## Assignment
Copy each line of the listing that includes "plane".
• • •
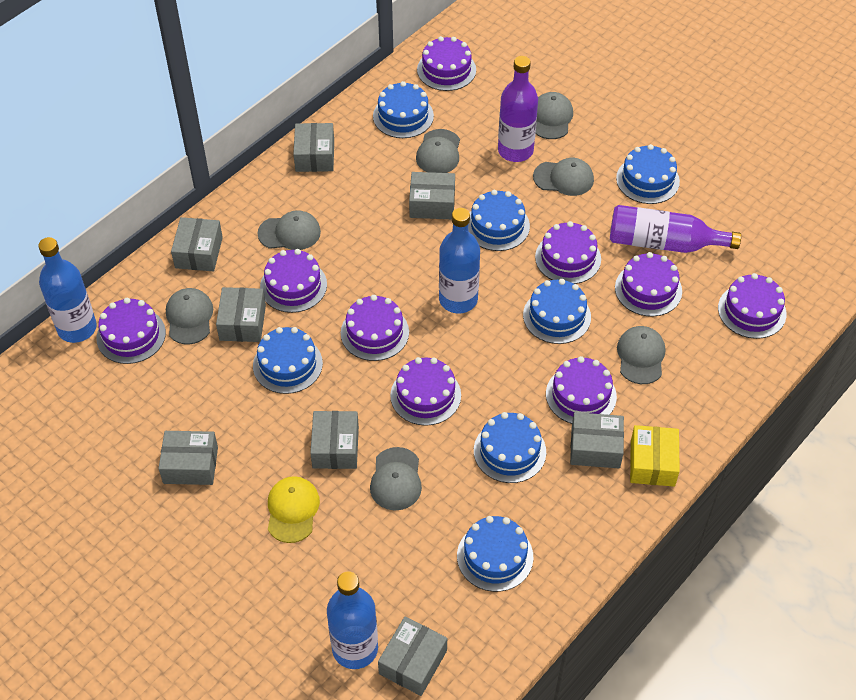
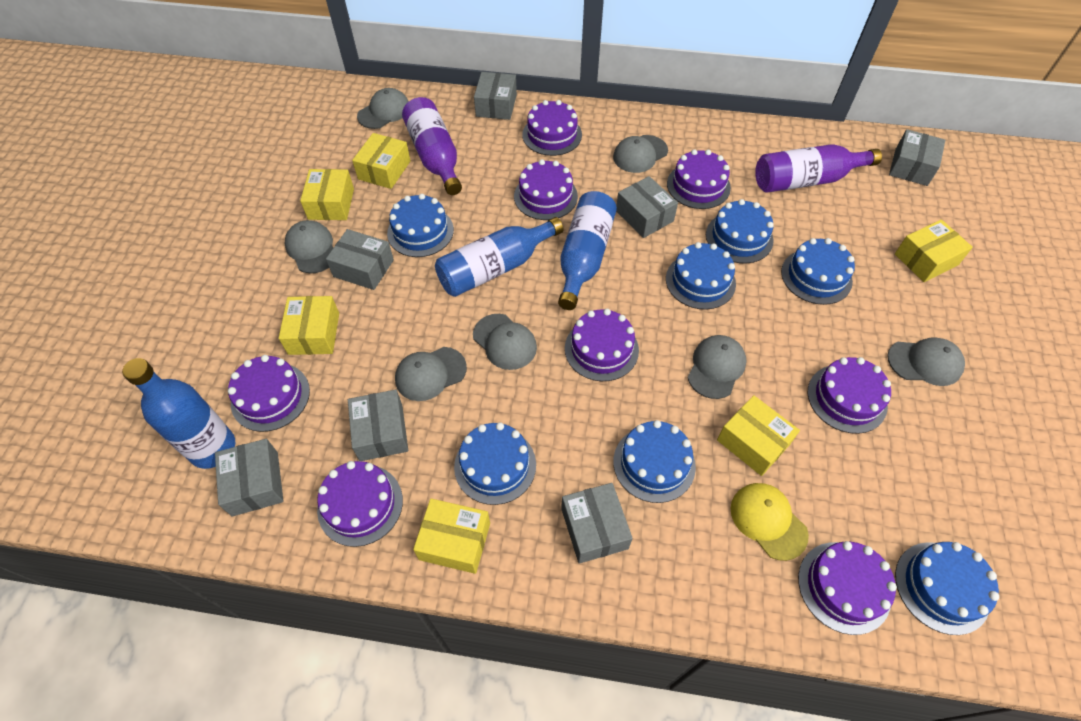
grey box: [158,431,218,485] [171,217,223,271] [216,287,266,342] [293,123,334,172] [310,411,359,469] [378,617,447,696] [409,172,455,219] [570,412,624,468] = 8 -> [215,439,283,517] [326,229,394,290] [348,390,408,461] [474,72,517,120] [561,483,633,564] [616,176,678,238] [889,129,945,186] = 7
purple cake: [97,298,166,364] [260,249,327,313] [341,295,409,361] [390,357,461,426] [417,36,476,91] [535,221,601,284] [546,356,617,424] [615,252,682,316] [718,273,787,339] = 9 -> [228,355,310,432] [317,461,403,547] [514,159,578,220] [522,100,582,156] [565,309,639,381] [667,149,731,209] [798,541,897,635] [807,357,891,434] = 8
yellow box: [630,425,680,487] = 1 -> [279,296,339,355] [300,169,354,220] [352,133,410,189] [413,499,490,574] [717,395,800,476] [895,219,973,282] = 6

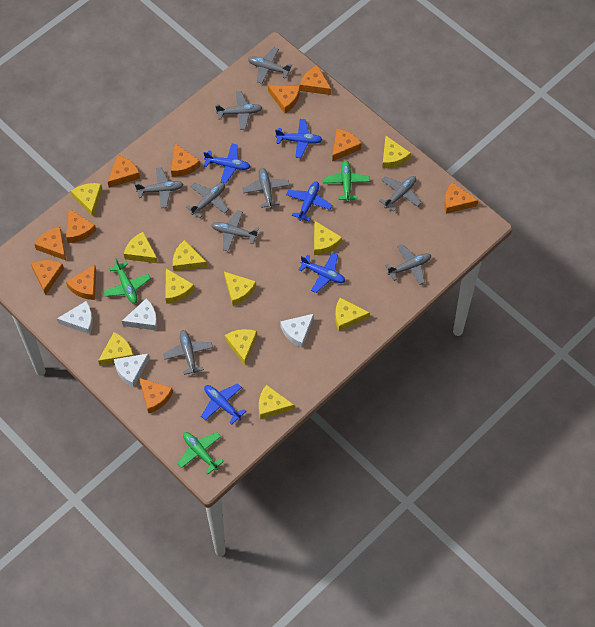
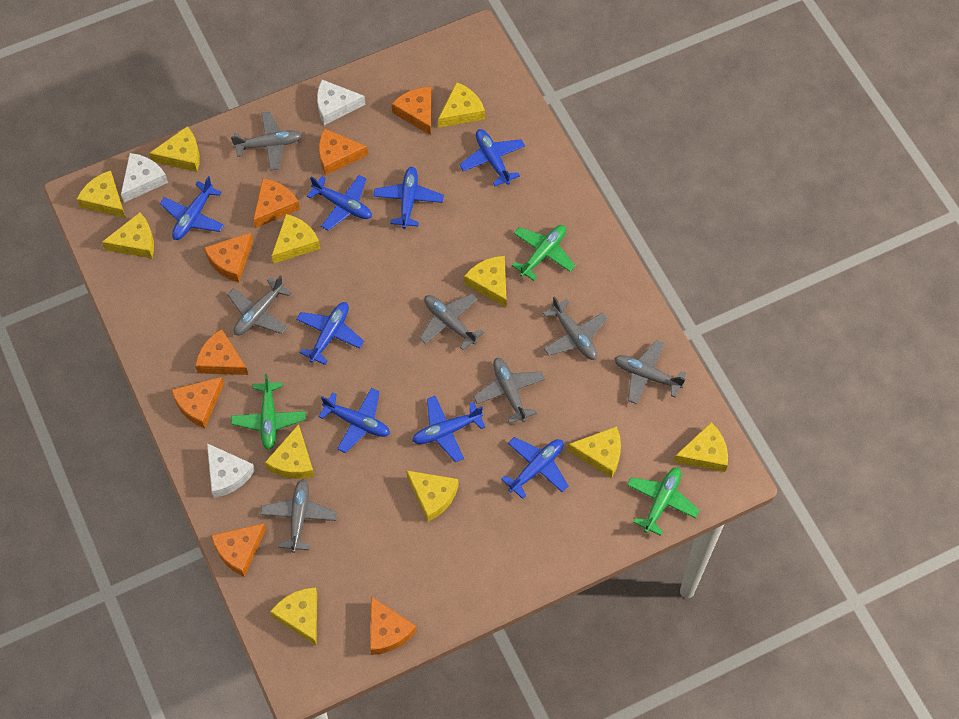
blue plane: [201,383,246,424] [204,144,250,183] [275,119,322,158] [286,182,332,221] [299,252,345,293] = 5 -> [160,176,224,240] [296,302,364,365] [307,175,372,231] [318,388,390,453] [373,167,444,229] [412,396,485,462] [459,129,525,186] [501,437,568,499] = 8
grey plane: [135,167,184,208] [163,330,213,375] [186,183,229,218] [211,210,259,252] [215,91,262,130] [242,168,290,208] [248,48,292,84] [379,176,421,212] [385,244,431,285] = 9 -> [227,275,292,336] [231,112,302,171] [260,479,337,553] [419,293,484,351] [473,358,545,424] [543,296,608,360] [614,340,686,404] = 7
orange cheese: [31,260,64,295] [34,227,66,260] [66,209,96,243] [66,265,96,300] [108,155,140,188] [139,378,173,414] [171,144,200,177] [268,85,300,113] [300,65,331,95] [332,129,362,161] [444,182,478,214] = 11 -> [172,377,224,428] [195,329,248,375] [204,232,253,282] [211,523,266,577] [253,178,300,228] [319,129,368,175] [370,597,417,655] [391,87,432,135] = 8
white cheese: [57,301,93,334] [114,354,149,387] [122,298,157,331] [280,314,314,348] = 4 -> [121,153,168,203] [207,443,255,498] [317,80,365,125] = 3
• • •
## Reply
blue plane: [201,383,246,424] [204,144,250,183] [275,119,322,158] [286,182,332,221] [299,252,345,293] = 5 -> [160,176,224,240] [296,302,364,365] [307,175,372,231] [318,388,390,453] [373,167,444,229] [412,396,485,462] [459,129,525,186] [501,437,568,499] = 8
grey plane: [135,167,184,208] [163,330,213,375] [186,183,229,218] [211,210,259,252] [215,91,262,130] [242,168,290,208] [248,48,292,84] [379,176,421,212] [385,244,431,285] = 9 -> [227,275,292,336] [231,112,302,171] [260,479,337,553] [419,293,484,351] [473,358,545,424] [543,296,608,360] [614,340,686,404] = 7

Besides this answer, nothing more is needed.